→ **EXERCISE DESCRIPTION**
Can you reproduce, word for word, the lines of the records from the one containing "Is point (155, 132)" up to and including the one containing "Find the location"?

━━ SUPPLIED DATA

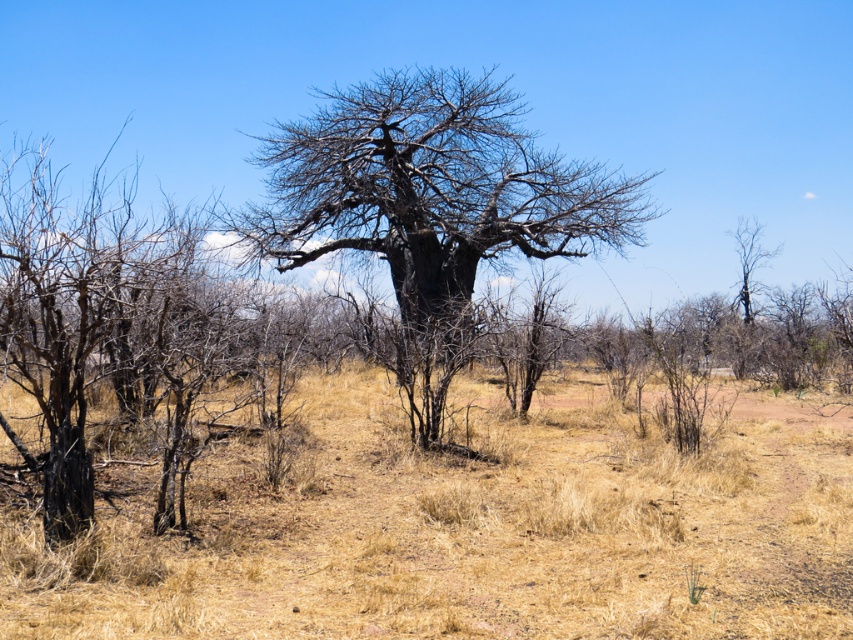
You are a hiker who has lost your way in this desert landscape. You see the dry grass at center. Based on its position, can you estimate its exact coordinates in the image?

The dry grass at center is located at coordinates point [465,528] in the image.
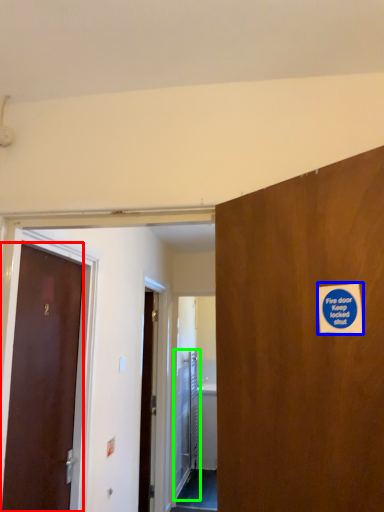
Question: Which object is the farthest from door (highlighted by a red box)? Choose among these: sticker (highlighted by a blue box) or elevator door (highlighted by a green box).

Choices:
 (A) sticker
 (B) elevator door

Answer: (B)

━━━━
━━ SUPPLIED DATA

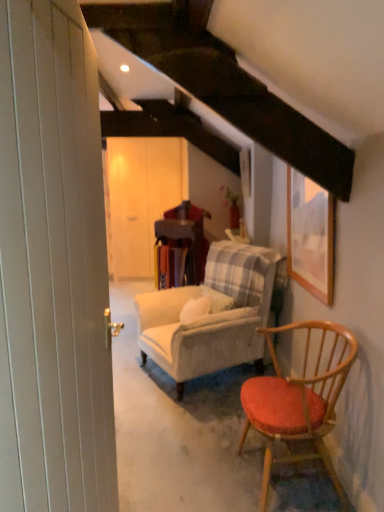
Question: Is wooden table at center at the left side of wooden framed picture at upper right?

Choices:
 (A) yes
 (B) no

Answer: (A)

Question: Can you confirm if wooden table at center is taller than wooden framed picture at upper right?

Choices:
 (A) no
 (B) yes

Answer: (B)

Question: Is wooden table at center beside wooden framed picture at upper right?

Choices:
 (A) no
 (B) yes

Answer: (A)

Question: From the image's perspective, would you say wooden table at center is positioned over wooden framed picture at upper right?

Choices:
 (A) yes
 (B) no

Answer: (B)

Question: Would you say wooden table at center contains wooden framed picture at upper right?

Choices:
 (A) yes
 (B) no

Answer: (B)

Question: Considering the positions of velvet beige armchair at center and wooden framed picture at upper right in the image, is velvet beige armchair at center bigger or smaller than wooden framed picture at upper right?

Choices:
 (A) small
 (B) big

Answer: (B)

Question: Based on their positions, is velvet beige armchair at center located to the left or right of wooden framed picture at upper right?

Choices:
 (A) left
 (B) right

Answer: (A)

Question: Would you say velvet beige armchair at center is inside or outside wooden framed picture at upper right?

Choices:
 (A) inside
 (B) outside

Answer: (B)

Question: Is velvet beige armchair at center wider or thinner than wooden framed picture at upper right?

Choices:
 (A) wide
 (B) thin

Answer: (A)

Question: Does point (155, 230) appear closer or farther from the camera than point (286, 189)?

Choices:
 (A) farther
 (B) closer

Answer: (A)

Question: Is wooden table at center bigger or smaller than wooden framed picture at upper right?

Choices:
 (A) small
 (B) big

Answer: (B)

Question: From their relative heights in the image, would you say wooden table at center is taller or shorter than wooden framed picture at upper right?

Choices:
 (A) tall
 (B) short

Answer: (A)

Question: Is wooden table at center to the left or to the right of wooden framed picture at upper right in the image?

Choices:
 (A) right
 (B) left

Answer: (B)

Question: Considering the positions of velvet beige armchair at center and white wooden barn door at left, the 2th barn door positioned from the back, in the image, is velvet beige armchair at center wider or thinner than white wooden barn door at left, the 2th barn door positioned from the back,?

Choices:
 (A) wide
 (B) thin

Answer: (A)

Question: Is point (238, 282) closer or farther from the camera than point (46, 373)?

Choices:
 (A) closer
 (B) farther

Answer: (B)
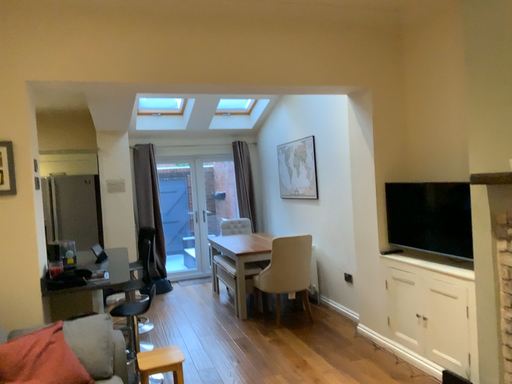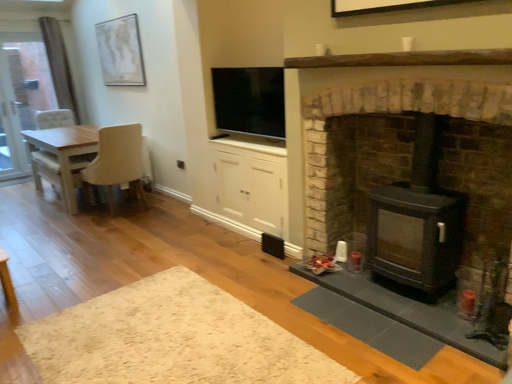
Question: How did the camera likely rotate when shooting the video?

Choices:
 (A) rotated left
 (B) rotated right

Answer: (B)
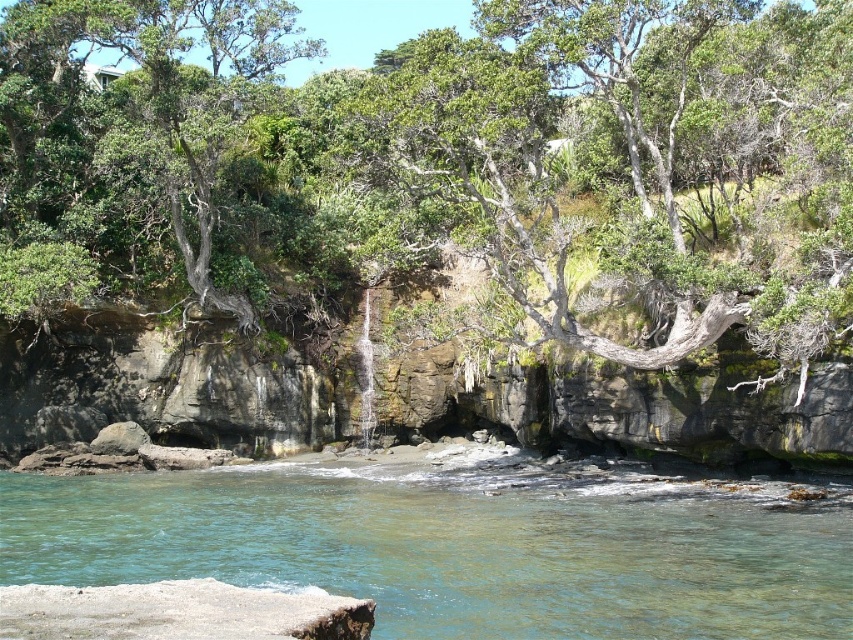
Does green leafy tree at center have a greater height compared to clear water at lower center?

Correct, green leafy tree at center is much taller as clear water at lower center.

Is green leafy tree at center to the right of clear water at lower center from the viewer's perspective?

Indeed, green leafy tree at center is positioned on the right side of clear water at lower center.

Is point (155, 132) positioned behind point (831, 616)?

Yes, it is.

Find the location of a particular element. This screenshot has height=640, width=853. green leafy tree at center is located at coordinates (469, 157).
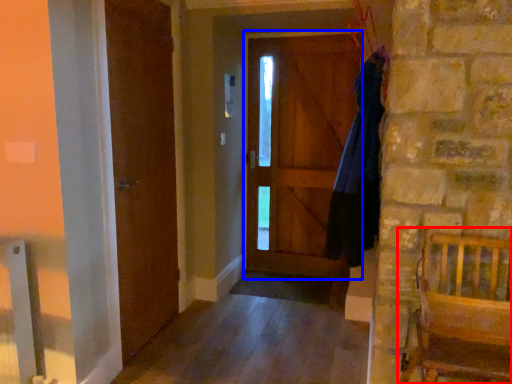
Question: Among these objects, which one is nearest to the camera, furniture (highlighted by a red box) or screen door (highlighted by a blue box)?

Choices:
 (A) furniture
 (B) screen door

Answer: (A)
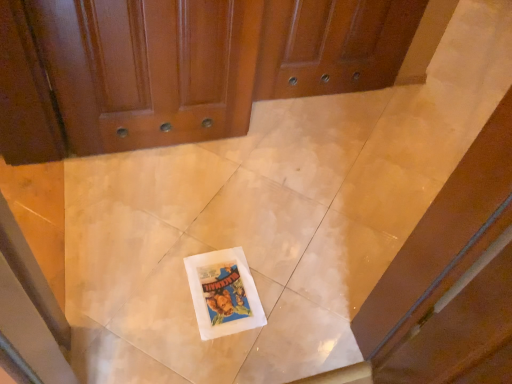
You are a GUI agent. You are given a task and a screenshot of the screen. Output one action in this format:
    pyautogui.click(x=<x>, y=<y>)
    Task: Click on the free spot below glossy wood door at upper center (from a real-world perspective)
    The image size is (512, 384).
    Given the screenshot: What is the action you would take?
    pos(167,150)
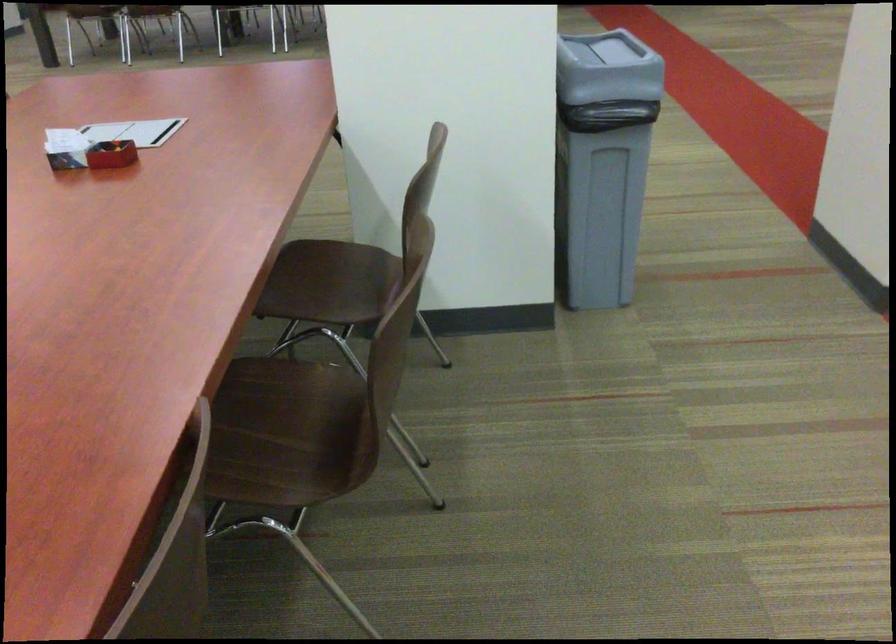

━━━━

→ **ANSWER FOR THE TASK**
Is point (155, 132) positioned behind point (831, 616)?

Yes, it is.

Find the location of a particular element. This screenshot has height=640, width=853. green leafy tree at center is located at coordinates (469, 157).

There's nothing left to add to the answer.